[Begin Data]

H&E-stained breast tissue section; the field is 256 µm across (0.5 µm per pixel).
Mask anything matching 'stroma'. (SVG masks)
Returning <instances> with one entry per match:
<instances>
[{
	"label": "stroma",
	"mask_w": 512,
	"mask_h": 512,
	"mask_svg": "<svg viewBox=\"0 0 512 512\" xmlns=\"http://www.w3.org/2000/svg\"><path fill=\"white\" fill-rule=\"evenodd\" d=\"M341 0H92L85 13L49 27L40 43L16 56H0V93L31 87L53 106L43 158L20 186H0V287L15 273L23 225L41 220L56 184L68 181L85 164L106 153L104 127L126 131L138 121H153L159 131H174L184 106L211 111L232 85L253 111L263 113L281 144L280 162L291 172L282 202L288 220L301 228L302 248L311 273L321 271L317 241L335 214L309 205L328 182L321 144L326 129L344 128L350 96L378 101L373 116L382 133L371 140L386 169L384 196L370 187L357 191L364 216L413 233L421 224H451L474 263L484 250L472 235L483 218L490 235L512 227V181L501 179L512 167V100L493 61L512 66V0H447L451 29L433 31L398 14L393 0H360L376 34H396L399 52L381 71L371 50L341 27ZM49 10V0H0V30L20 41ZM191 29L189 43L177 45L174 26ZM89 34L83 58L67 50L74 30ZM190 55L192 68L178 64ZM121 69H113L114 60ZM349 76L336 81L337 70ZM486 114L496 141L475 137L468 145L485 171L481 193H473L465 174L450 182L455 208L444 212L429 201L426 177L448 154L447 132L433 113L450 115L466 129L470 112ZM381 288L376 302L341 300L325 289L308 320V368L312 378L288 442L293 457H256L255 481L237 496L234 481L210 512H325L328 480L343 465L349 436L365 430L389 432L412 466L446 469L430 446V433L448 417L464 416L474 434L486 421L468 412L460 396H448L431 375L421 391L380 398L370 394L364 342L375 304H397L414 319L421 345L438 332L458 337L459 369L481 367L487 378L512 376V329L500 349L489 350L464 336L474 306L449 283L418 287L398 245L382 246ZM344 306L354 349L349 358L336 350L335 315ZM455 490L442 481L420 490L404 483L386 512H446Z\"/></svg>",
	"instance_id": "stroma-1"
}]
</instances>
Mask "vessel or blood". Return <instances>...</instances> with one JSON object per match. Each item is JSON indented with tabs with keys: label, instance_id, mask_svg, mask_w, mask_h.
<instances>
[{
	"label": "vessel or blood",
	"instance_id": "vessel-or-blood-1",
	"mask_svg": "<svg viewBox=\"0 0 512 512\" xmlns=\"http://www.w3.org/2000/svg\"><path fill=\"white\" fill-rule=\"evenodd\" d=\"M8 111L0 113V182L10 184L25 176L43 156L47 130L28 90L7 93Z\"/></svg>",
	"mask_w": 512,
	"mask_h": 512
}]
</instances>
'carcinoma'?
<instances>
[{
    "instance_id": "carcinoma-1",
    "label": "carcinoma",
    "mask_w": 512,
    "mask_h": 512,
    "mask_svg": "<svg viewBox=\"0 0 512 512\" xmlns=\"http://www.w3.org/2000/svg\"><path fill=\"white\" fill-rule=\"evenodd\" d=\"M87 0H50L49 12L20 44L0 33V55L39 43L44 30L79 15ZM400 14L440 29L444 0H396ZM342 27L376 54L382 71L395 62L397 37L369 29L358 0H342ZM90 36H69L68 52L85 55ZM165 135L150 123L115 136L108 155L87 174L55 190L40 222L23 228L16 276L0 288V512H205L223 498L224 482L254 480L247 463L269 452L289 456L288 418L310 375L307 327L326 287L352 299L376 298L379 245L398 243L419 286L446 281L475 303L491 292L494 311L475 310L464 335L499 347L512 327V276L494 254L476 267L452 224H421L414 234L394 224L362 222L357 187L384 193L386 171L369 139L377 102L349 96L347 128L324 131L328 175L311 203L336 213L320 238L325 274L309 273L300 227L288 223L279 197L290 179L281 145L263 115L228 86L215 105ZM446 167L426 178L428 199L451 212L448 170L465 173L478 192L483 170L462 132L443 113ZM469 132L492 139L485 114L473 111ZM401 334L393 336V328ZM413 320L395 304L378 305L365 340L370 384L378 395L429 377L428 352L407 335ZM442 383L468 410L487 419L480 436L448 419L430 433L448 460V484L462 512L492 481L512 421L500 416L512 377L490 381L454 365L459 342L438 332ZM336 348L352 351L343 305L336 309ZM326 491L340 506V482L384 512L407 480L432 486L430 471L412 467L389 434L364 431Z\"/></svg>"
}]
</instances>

[End Data]

### Given task
In full and verbatim, repeat the records given above.

### Complete output
H&E-stained breast tissue section; the field is 256 µm across (0.5 µm per pixel).
Mask anything matching 'stroma'. (SVG masks)
Returning <instances> with one entry per match:
<instances>
[{
	"label": "stroma",
	"mask_w": 512,
	"mask_h": 512,
	"mask_svg": "<svg viewBox=\"0 0 512 512\" xmlns=\"http://www.w3.org/2000/svg\"><path fill=\"white\" fill-rule=\"evenodd\" d=\"M341 0H92L85 13L49 27L40 43L16 56H0V93L31 87L53 106L43 158L20 186H0V287L15 273L23 225L41 220L56 184L68 181L85 164L106 153L104 127L126 131L138 121H153L159 131H174L184 106L211 111L232 85L253 111L263 113L281 144L280 162L291 172L282 202L288 220L301 228L302 248L311 273L321 271L317 241L335 214L309 205L328 182L321 144L326 129L344 128L350 96L378 101L373 116L382 133L371 140L386 169L384 196L370 187L357 191L364 216L413 233L421 224H451L474 263L484 250L472 235L483 218L490 235L512 227V181L501 179L512 167V100L493 61L512 66V0H447L451 29L433 31L398 14L393 0H360L376 34H396L399 52L381 71L371 50L341 27ZM49 10V0H0V30L20 41ZM191 29L189 43L177 45L174 26ZM89 34L83 58L67 50L74 30ZM190 55L192 68L178 64ZM121 69H113L114 60ZM349 76L336 81L337 70ZM486 114L496 141L475 137L468 145L485 171L481 193H473L465 174L450 182L455 208L444 212L429 201L426 177L448 154L447 132L433 113L450 115L466 129L470 112ZM381 288L376 302L341 300L325 289L308 320V368L312 378L288 442L293 457H256L255 481L237 496L234 481L210 512H325L328 480L343 465L349 436L365 430L389 432L412 466L446 469L430 446V433L448 417L464 416L474 434L486 421L468 412L460 396H448L431 375L421 391L380 398L370 394L364 342L375 304H397L414 319L421 345L438 332L458 337L459 369L481 367L487 378L512 376V329L500 349L489 350L464 336L474 306L449 283L418 287L398 245L382 246ZM344 306L354 349L349 358L336 350L335 315ZM455 490L442 481L420 490L404 483L386 512H446Z\"/></svg>",
	"instance_id": "stroma-1"
}]
</instances>
Mask "vessel or blood". Return <instances>...</instances> with one JSON object per match. Each item is JSON indented with tabs with keys: label, instance_id, mask_svg, mask_w, mask_h.
<instances>
[{
	"label": "vessel or blood",
	"instance_id": "vessel-or-blood-1",
	"mask_svg": "<svg viewBox=\"0 0 512 512\" xmlns=\"http://www.w3.org/2000/svg\"><path fill=\"white\" fill-rule=\"evenodd\" d=\"M8 111L0 113V182L10 184L25 176L43 156L47 130L28 90L7 93Z\"/></svg>",
	"mask_w": 512,
	"mask_h": 512
}]
</instances>
'carcinoma'?
<instances>
[{
    "instance_id": "carcinoma-1",
    "label": "carcinoma",
    "mask_w": 512,
    "mask_h": 512,
    "mask_svg": "<svg viewBox=\"0 0 512 512\" xmlns=\"http://www.w3.org/2000/svg\"><path fill=\"white\" fill-rule=\"evenodd\" d=\"M87 0H50L49 12L20 44L0 33V55L39 43L44 30L79 15ZM400 14L440 29L444 0H396ZM342 27L376 54L382 71L395 62L397 37L369 29L358 0H342ZM90 36H69L68 52L85 55ZM165 135L150 123L115 136L108 155L87 174L55 190L40 222L23 228L16 276L0 288V512H205L223 498L224 482L254 480L247 463L269 452L289 456L288 418L310 375L307 327L326 287L352 299L376 298L379 245L398 243L419 286L446 281L475 303L491 292L494 311L475 310L464 335L499 347L512 327V276L494 254L476 267L452 224H421L414 234L394 224L362 222L357 187L384 193L386 171L369 139L377 102L349 96L347 128L324 131L328 175L311 203L336 213L320 238L325 274L309 273L300 227L288 223L279 197L290 179L281 145L263 115L228 86L215 105ZM446 167L426 178L428 199L451 212L448 170L465 173L478 192L483 170L462 132L443 113ZM469 132L492 139L485 114L473 111ZM401 334L393 336V328ZM413 320L395 304L378 305L365 340L370 384L378 395L429 377L428 352L407 335ZM442 383L468 410L487 419L480 436L448 419L430 433L448 460V484L462 512L492 481L512 421L500 416L512 377L490 381L454 365L459 342L438 332ZM336 348L352 351L343 305L336 309ZM326 491L340 506V482L384 512L407 480L432 486L430 471L412 467L389 434L364 431Z\"/></svg>"
}]
</instances>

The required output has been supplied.